SUPPLIED INFORMATION START

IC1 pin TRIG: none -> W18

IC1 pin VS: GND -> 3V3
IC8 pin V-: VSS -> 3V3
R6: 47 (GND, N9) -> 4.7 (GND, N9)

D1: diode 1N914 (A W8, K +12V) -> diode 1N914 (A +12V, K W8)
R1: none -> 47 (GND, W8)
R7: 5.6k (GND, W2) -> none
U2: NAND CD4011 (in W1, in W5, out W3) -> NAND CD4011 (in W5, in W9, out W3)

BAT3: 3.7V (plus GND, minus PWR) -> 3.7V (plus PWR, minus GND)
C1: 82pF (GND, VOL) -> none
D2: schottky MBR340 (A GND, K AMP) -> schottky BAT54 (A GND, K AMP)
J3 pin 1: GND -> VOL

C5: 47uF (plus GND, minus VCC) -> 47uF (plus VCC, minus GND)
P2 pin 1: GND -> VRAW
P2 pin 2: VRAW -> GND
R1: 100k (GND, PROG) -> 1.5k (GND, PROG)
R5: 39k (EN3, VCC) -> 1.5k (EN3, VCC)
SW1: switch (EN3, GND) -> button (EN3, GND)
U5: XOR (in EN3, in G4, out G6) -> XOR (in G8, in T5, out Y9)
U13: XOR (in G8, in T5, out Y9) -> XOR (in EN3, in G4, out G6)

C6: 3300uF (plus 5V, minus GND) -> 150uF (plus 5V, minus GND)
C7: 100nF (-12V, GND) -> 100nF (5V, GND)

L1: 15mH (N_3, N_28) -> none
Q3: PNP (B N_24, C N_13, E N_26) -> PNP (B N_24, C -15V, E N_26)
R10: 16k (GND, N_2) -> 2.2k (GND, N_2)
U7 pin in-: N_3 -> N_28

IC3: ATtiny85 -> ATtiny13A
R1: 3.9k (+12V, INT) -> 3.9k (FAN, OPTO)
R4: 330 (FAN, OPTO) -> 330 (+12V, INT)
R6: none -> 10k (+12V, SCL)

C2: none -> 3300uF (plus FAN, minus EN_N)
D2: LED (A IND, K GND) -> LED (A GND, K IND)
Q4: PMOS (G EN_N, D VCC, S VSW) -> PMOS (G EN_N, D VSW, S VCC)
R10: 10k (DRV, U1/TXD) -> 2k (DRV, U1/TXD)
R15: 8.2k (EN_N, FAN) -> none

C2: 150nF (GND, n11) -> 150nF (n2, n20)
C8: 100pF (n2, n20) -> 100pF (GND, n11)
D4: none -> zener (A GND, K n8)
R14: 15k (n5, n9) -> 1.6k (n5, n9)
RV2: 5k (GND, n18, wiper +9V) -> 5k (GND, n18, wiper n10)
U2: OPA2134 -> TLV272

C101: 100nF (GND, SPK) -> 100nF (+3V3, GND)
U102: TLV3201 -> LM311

SUPPLIED INFORMATION END

# [YOUR ASSIGNMENT]
All of the data above must be set down again exactly.

# [RESULT BELOW]
IC1 pin TRIG: none -> W18

IC1 pin VS: GND -> 3V3
IC8 pin V-: VSS -> 3V3
R6: 47 (GND, N9) -> 4.7 (GND, N9)

D1: diode 1N914 (A W8, K +12V) -> diode 1N914 (A +12V, K W8)
R1: none -> 47 (GND, W8)
R7: 5.6k (GND, W2) -> none
U2: NAND CD4011 (in W1, in W5, out W3) -> NAND CD4011 (in W5, in W9, out W3)

BAT3: 3.7V (plus GND, minus PWR) -> 3.7V (plus PWR, minus GND)
C1: 82pF (GND, VOL) -> none
D2: schottky MBR340 (A GND, K AMP) -> schottky BAT54 (A GND, K AMP)
J3 pin 1: GND -> VOL

C5: 47uF (plus GND, minus VCC) -> 47uF (plus VCC, minus GND)
P2 pin 1: GND -> VRAW
P2 pin 2: VRAW -> GND
R1: 100k (GND, PROG) -> 1.5k (GND, PROG)
R5: 39k (EN3, VCC) -> 1.5k (EN3, VCC)
SW1: switch (EN3, GND) -> button (EN3, GND)
U5: XOR (in EN3, in G4, out G6) -> XOR (in G8, in T5, out Y9)
U13: XOR (in G8, in T5, out Y9) -> XOR (in EN3, in G4, out G6)

C6: 3300uF (plus 5V, minus GND) -> 150uF (plus 5V, minus GND)
C7: 100nF (-12V, GND) -> 100nF (5V, GND)

L1: 15mH (N_3, N_28) -> none
Q3: PNP (B N_24, C N_13, E N_26) -> PNP (B N_24, C -15V, E N_26)
R10: 16k (GND, N_2) -> 2.2k (GND, N_2)
U7 pin in-: N_3 -> N_28

IC3: ATtiny85 -> ATtiny13A
R1: 3.9k (+12V, INT) -> 3.9k (FAN, OPTO)
R4: 330 (FAN, OPTO) -> 330 (+12V, INT)
R6: none -> 10k (+12V, SCL)

C2: none -> 3300uF (plus FAN, minus EN_N)
D2: LED (A IND, K GND) -> LED (A GND, K IND)
Q4: PMOS (G EN_N, D VCC, S VSW) -> PMOS (G EN_N, D VSW, S VCC)
R10: 10k (DRV, U1/TXD) -> 2k (DRV, U1/TXD)
R15: 8.2k (EN_N, FAN) -> none

C2: 150nF (GND, n11) -> 150nF (n2, n20)
C8: 100pF (n2, n20) -> 100pF (GND, n11)
D4: none -> zener (A GND, K n8)
R14: 15k (n5, n9) -> 1.6k (n5, n9)
RV2: 5k (GND, n18, wiper +9V) -> 5k (GND, n18, wiper n10)
U2: OPA2134 -> TLV272

C101: 100nF (GND, SPK) -> 100nF (+3V3, GND)
U102: TLV3201 -> LM311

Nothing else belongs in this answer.